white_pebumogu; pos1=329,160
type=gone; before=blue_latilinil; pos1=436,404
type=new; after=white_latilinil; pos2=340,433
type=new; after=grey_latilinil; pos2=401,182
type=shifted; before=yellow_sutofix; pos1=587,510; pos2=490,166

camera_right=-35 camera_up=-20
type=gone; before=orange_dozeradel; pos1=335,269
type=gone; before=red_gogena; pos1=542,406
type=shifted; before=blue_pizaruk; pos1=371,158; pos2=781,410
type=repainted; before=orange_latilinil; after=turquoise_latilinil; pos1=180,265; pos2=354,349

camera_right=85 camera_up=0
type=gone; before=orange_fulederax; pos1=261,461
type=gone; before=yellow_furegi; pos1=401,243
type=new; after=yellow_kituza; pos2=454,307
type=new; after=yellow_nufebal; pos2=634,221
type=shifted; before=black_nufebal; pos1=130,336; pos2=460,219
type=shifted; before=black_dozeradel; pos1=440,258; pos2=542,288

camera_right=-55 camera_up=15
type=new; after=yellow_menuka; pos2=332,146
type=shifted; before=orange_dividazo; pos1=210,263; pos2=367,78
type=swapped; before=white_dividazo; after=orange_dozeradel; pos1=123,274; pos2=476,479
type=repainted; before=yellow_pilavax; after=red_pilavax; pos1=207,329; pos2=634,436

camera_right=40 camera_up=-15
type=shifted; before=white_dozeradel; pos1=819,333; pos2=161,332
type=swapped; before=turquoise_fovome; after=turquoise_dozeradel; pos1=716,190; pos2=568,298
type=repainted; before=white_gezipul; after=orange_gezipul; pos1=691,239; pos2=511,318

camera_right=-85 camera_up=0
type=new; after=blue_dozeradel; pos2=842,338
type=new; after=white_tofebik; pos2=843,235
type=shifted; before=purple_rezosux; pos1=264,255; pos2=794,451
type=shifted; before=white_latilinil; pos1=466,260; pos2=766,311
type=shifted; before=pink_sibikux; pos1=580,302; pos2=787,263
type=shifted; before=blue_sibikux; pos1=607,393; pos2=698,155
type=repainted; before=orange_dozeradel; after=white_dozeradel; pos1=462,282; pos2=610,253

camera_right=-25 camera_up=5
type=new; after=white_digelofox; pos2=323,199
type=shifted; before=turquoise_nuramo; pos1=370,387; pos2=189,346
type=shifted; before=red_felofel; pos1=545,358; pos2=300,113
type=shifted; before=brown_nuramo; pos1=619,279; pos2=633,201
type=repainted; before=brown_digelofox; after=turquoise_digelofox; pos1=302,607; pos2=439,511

- ASSIGNMENT -
Every entry is to be repeated exactly as it stands.

- RESPONSE TO THE EXERCISE -
white_pebumogu; pos1=329,160
type=gone; before=blue_latilinil; pos1=436,404
type=new; after=white_latilinil; pos2=340,433
type=new; after=grey_latilinil; pos2=401,182
type=shifted; before=yellow_sutofix; pos1=587,510; pos2=490,166

camera_right=-35 camera_up=-20
type=gone; before=orange_dozeradel; pos1=335,269
type=gone; before=red_gogena; pos1=542,406
type=shifted; before=blue_pizaruk; pos1=371,158; pos2=781,410
type=repainted; before=orange_latilinil; after=turquoise_latilinil; pos1=180,265; pos2=354,349

camera_right=85 camera_up=0
type=gone; before=orange_fulederax; pos1=261,461
type=gone; before=yellow_furegi; pos1=401,243
type=new; after=yellow_kituza; pos2=454,307
type=new; after=yellow_nufebal; pos2=634,221
type=shifted; before=black_nufebal; pos1=130,336; pos2=460,219
type=shifted; before=black_dozeradel; pos1=440,258; pos2=542,288

camera_right=-55 camera_up=15
type=new; after=yellow_menuka; pos2=332,146
type=shifted; before=orange_dividazo; pos1=210,263; pos2=367,78
type=swapped; before=white_dividazo; after=orange_dozeradel; pos1=123,274; pos2=476,479
type=repainted; before=yellow_pilavax; after=red_pilavax; pos1=207,329; pos2=634,436

camera_right=40 camera_up=-15
type=shifted; before=white_dozeradel; pos1=819,333; pos2=161,332
type=swapped; before=turquoise_fovome; after=turquoise_dozeradel; pos1=716,190; pos2=568,298
type=repainted; before=white_gezipul; after=orange_gezipul; pos1=691,239; pos2=511,318

camera_right=-85 camera_up=0
type=new; after=blue_dozeradel; pos2=842,338
type=new; after=white_tofebik; pos2=843,235
type=shifted; before=purple_rezosux; pos1=264,255; pos2=794,451
type=shifted; before=white_latilinil; pos1=466,260; pos2=766,311
type=shifted; before=pink_sibikux; pos1=580,302; pos2=787,263
type=shifted; before=blue_sibikux; pos1=607,393; pos2=698,155
type=repainted; before=orange_dozeradel; after=white_dozeradel; pos1=462,282; pos2=610,253

camera_right=-25 camera_up=5
type=new; after=white_digelofox; pos2=323,199
type=shifted; before=turquoise_nuramo; pos1=370,387; pos2=189,346
type=shifted; before=red_felofel; pos1=545,358; pos2=300,113
type=shifted; before=brown_nuramo; pos1=619,279; pos2=633,201
type=repainted; before=brown_digelofox; after=turquoise_digelofox; pos1=302,607; pos2=439,511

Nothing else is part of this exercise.